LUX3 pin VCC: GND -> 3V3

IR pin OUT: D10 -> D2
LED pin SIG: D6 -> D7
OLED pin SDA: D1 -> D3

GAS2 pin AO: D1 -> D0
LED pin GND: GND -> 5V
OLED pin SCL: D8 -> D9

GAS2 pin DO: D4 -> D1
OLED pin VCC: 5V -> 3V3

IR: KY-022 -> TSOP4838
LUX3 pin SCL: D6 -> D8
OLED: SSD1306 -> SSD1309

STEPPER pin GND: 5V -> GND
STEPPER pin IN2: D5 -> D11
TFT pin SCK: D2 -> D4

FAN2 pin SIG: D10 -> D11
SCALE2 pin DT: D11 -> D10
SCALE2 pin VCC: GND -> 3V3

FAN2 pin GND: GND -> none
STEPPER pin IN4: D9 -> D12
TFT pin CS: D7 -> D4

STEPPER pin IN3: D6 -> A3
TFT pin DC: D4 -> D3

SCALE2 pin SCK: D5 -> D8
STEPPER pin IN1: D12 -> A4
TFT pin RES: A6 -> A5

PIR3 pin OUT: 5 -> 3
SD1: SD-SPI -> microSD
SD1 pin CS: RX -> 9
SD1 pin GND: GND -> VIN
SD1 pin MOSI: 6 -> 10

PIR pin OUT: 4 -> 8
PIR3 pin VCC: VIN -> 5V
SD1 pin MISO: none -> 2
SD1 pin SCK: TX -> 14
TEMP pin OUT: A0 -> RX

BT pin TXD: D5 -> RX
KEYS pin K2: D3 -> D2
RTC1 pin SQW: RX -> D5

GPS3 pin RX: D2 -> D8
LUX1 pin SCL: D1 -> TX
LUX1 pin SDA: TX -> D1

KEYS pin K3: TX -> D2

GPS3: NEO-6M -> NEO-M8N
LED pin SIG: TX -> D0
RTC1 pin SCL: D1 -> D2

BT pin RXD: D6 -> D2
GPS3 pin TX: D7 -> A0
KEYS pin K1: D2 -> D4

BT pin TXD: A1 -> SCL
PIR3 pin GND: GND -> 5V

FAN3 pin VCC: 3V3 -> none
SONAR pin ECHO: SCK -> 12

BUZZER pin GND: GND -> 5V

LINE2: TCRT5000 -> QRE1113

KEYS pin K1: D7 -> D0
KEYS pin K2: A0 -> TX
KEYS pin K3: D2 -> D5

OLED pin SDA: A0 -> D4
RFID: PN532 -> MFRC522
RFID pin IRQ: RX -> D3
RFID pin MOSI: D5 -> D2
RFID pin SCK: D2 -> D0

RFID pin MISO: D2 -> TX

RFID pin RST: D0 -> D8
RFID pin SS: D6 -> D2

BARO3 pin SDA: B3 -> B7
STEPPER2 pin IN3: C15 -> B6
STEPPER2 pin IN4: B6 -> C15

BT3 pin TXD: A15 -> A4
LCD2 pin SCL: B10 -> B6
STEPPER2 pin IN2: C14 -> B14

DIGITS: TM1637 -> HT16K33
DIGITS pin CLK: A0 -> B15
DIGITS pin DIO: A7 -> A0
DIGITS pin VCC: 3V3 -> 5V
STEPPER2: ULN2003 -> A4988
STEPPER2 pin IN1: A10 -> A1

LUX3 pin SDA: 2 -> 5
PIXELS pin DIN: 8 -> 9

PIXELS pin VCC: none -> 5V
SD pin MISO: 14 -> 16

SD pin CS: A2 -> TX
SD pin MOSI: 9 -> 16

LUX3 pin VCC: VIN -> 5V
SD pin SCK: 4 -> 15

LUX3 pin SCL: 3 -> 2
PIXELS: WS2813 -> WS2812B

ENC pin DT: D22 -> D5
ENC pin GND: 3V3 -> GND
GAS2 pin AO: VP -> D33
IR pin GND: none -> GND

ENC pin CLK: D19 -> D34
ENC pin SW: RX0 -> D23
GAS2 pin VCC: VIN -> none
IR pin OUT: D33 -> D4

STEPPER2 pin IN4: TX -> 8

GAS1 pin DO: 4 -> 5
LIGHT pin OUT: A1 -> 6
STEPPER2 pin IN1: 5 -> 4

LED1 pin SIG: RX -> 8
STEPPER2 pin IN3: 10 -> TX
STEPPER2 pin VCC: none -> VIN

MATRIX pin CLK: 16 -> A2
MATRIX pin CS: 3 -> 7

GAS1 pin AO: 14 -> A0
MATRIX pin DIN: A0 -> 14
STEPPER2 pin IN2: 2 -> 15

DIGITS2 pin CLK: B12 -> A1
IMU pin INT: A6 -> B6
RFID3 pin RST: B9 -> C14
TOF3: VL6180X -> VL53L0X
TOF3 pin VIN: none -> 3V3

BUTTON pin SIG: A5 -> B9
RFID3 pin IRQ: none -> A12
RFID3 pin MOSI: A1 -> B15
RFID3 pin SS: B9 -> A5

=-=-=

* _What to produce_
All of the material above needs repeating. Keep it exact.

* _Output of the exercise_
LUX3 pin VCC: GND -> 3V3

IR pin OUT: D10 -> D2
LED pin SIG: D6 -> D7
OLED pin SDA: D1 -> D3

GAS2 pin AO: D1 -> D0
LED pin GND: GND -> 5V
OLED pin SCL: D8 -> D9

GAS2 pin DO: D4 -> D1
OLED pin VCC: 5V -> 3V3

IR: KY-022 -> TSOP4838
LUX3 pin SCL: D6 -> D8
OLED: SSD1306 -> SSD1309

STEPPER pin GND: 5V -> GND
STEPPER pin IN2: D5 -> D11
TFT pin SCK: D2 -> D4

FAN2 pin SIG: D10 -> D11
SCALE2 pin DT: D11 -> D10
SCALE2 pin VCC: GND -> 3V3

FAN2 pin GND: GND -> none
STEPPER pin IN4: D9 -> D12
TFT pin CS: D7 -> D4

STEPPER pin IN3: D6 -> A3
TFT pin DC: D4 -> D3

SCALE2 pin SCK: D5 -> D8
STEPPER pin IN1: D12 -> A4
TFT pin RES: A6 -> A5

PIR3 pin OUT: 5 -> 3
SD1: SD-SPI -> microSD
SD1 pin CS: RX -> 9
SD1 pin GND: GND -> VIN
SD1 pin MOSI: 6 -> 10

PIR pin OUT: 4 -> 8
PIR3 pin VCC: VIN -> 5V
SD1 pin MISO: none -> 2
SD1 pin SCK: TX -> 14
TEMP pin OUT: A0 -> RX

BT pin TXD: D5 -> RX
KEYS pin K2: D3 -> D2
RTC1 pin SQW: RX -> D5

GPS3 pin RX: D2 -> D8
LUX1 pin SCL: D1 -> TX
LUX1 pin SDA: TX -> D1

KEYS pin K3: TX -> D2

GPS3: NEO-6M -> NEO-M8N
LED pin SIG: TX -> D0
RTC1 pin SCL: D1 -> D2

BT pin RXD: D6 -> D2
GPS3 pin TX: D7 -> A0
KEYS pin K1: D2 -> D4

BT pin TXD: A1 -> SCL
PIR3 pin GND: GND -> 5V

FAN3 pin VCC: 3V3 -> none
SONAR pin ECHO: SCK -> 12

BUZZER pin GND: GND -> 5V

LINE2: TCRT5000 -> QRE1113

KEYS pin K1: D7 -> D0
KEYS pin K2: A0 -> TX
KEYS pin K3: D2 -> D5

OLED pin SDA: A0 -> D4
RFID: PN532 -> MFRC522
RFID pin IRQ: RX -> D3
RFID pin MOSI: D5 -> D2
RFID pin SCK: D2 -> D0

RFID pin MISO: D2 -> TX

RFID pin RST: D0 -> D8
RFID pin SS: D6 -> D2

BARO3 pin SDA: B3 -> B7
STEPPER2 pin IN3: C15 -> B6
STEPPER2 pin IN4: B6 -> C15

BT3 pin TXD: A15 -> A4
LCD2 pin SCL: B10 -> B6
STEPPER2 pin IN2: C14 -> B14

DIGITS: TM1637 -> HT16K33
DIGITS pin CLK: A0 -> B15
DIGITS pin DIO: A7 -> A0
DIGITS pin VCC: 3V3 -> 5V
STEPPER2: ULN2003 -> A4988
STEPPER2 pin IN1: A10 -> A1

LUX3 pin SDA: 2 -> 5
PIXELS pin DIN: 8 -> 9

PIXELS pin VCC: none -> 5V
SD pin MISO: 14 -> 16

SD pin CS: A2 -> TX
SD pin MOSI: 9 -> 16

LUX3 pin VCC: VIN -> 5V
SD pin SCK: 4 -> 15

LUX3 pin SCL: 3 -> 2
PIXELS: WS2813 -> WS2812B

ENC pin DT: D22 -> D5
ENC pin GND: 3V3 -> GND
GAS2 pin AO: VP -> D33
IR pin GND: none -> GND

ENC pin CLK: D19 -> D34
ENC pin SW: RX0 -> D23
GAS2 pin VCC: VIN -> none
IR pin OUT: D33 -> D4

STEPPER2 pin IN4: TX -> 8

GAS1 pin DO: 4 -> 5
LIGHT pin OUT: A1 -> 6
STEPPER2 pin IN1: 5 -> 4

LED1 pin SIG: RX -> 8
STEPPER2 pin IN3: 10 -> TX
STEPPER2 pin VCC: none -> VIN

MATRIX pin CLK: 16 -> A2
MATRIX pin CS: 3 -> 7

GAS1 pin AO: 14 -> A0
MATRIX pin DIN: A0 -> 14
STEPPER2 pin IN2: 2 -> 15

DIGITS2 pin CLK: B12 -> A1
IMU pin INT: A6 -> B6
RFID3 pin RST: B9 -> C14
TOF3: VL6180X -> VL53L0X
TOF3 pin VIN: none -> 3V3

BUTTON pin SIG: A5 -> B9
RFID3 pin IRQ: none -> A12
RFID3 pin MOSI: A1 -> B15
RFID3 pin SS: B9 -> A5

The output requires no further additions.